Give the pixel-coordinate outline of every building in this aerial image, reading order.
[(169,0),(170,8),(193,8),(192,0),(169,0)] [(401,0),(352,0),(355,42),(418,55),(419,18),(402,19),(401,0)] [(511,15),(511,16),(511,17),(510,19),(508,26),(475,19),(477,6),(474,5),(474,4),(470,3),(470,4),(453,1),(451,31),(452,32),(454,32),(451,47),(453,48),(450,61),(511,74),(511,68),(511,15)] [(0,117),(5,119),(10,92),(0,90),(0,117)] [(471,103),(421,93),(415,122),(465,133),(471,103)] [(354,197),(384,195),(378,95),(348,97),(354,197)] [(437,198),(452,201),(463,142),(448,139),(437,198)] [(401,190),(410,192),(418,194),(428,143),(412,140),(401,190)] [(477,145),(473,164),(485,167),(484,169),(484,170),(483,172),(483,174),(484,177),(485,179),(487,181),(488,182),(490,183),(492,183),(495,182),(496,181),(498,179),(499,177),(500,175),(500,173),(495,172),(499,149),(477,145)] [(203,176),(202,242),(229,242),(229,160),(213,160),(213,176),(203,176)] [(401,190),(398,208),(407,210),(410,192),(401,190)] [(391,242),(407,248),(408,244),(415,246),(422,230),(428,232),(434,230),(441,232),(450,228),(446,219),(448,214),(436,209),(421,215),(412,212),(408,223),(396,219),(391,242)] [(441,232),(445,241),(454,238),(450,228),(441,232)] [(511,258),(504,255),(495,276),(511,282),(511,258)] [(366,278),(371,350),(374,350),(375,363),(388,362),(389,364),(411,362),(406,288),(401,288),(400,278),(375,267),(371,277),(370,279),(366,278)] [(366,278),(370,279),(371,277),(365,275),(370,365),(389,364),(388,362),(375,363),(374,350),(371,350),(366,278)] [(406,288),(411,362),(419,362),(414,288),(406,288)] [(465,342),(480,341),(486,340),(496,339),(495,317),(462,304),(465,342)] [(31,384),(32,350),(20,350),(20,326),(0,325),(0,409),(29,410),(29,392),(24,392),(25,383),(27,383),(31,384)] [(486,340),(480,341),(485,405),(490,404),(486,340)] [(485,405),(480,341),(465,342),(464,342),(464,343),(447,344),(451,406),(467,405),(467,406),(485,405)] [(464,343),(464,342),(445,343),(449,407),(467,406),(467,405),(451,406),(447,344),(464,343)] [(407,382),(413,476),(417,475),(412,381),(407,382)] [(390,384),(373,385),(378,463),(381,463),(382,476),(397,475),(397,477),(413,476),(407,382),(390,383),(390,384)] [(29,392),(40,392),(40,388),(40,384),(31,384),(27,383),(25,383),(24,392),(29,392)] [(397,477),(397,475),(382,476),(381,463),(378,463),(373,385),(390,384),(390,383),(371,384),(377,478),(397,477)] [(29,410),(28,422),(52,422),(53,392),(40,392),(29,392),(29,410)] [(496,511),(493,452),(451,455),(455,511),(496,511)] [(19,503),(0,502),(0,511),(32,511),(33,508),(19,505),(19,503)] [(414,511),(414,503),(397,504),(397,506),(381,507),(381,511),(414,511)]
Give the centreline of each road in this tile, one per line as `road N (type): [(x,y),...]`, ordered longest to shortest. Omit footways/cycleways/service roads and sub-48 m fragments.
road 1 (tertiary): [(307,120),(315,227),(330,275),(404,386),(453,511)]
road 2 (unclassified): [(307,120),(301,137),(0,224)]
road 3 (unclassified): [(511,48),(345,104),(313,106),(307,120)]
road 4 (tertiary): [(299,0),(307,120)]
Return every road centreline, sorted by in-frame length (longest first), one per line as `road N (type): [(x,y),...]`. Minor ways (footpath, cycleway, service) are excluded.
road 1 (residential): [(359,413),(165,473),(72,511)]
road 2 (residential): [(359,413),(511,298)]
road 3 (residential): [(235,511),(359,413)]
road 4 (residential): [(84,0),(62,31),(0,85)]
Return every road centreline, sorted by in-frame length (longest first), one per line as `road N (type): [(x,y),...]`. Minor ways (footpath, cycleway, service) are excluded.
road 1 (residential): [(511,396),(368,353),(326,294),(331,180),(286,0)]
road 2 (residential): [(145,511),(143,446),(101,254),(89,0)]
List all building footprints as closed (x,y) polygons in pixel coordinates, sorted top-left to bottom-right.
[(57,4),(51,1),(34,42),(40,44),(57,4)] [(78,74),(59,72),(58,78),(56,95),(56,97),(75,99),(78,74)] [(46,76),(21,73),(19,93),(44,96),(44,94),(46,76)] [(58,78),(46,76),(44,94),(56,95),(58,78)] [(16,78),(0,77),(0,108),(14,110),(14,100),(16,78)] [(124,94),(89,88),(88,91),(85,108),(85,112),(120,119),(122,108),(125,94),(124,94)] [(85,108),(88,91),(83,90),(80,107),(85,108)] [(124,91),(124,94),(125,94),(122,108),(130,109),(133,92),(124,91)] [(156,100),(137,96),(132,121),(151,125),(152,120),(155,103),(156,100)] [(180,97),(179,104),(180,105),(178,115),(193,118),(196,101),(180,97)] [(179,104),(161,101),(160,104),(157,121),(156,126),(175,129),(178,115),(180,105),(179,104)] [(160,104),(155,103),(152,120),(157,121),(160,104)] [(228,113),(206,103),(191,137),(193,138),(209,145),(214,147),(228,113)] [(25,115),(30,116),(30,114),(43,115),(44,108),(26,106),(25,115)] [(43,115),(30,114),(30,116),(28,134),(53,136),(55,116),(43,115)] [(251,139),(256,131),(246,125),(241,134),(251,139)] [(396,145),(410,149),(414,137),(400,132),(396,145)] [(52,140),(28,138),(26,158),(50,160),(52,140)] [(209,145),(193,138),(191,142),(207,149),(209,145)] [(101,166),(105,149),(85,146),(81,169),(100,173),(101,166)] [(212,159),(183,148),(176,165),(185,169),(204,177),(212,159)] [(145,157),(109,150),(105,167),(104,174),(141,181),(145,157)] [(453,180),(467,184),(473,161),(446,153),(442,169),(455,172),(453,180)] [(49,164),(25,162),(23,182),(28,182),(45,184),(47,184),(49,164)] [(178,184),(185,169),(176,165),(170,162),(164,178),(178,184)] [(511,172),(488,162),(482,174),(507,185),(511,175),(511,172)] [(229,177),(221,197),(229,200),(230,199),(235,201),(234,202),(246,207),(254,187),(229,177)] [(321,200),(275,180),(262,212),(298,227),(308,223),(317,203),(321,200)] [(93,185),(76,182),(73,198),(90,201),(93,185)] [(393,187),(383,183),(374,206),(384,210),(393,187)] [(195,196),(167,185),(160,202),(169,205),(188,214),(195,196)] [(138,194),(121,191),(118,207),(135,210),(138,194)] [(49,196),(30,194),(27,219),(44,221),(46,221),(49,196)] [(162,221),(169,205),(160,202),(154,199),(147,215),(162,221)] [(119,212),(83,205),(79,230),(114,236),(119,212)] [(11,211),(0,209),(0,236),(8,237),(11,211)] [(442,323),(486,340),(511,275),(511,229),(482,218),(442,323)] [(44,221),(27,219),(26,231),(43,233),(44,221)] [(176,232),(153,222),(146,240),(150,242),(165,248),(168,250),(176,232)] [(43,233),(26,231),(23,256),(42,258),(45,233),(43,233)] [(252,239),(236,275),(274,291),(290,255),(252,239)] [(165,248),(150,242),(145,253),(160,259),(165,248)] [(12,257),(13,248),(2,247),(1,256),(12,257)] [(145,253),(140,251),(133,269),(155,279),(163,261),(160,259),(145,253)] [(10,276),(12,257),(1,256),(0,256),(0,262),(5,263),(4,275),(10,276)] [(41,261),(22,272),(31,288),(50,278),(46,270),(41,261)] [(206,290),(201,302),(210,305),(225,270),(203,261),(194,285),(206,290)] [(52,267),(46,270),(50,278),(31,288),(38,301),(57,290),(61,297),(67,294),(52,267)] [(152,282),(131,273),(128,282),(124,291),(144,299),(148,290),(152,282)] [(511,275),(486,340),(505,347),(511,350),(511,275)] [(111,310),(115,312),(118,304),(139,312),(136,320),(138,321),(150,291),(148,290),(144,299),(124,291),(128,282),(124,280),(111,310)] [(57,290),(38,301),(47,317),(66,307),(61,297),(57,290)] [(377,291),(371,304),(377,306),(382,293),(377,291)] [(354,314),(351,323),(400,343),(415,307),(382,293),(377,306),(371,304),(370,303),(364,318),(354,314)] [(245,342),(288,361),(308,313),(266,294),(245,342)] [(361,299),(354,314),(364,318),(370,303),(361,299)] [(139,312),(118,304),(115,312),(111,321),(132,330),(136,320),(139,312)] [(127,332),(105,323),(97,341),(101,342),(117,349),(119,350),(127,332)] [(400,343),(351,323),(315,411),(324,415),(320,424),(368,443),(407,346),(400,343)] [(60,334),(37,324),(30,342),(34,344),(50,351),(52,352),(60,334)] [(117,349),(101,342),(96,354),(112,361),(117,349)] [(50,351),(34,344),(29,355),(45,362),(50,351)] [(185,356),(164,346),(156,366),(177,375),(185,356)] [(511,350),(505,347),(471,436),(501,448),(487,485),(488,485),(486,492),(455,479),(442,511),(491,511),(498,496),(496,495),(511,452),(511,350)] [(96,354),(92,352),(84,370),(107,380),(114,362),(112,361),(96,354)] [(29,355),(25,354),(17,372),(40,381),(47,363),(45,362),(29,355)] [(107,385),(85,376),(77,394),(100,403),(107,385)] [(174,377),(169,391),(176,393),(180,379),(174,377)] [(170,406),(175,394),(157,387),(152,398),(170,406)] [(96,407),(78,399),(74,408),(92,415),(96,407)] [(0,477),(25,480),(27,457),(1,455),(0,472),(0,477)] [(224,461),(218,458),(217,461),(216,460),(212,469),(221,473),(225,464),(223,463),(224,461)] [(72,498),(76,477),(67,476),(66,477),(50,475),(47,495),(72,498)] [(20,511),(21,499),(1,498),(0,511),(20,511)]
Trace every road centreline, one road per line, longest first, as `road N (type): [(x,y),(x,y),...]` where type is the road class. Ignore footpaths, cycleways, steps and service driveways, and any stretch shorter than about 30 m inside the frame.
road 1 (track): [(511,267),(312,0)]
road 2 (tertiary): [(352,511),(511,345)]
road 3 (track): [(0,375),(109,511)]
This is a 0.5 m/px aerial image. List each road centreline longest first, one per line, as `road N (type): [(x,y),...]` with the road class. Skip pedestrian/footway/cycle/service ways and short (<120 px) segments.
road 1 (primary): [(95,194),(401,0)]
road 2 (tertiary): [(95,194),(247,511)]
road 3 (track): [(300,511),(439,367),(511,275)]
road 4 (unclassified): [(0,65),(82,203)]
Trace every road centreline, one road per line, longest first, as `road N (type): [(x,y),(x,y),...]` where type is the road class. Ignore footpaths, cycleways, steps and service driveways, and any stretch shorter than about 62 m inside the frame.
++++
» **STATED GOAL**
Format the data from the line containing "30 m inside the frame." through the end of the data, inclusive, as a Markdown table with columns Row and Text. Put a running row number in Row, each line in Text, and leave out blank lines.

» **RESULT OF THE EXERCISE**
| Row | Text |
|---|---|
| 1 | Trace every road centreline, one road per line, longest first, as `road N (type): [(x,y),(x,y),...]` where type is the road class. Ignore footpaths, cycleways, steps and service driveways, and any stretch shorter than about 30 m inside the frame. |
| 2 | road 1 (track): [(511,267),(312,0)] |
| 3 | road 2 (tertiary): [(352,511),(511,345)] |
| 4 | road 3 (track): [(0,375),(109,511)] |
| 5 | This is a 0.5 m/px aerial image. List each road centreline longest first, one per line, as `road N (type): [(x,y),...]` with the road class. Skip pedestrian/footway/cycle/service ways and short (<120 px) segments. |
| 6 | road 1 (primary): [(95,194),(401,0)] |
| 7 | road 2 (tertiary): [(95,194),(247,511)] |
| 8 | road 3 (track): [(300,511),(439,367),(511,275)] |
| 9 | road 4 (unclassified): [(0,65),(82,203)] |
| 10 | Trace every road centreline, one road per line, longest first, as `road N (type): [(x,y),(x,y),...]` where type is the road class. Ignore footpaths, cycleways, steps and service driveways, and any stretch shorter than about 62 m inside the frame. |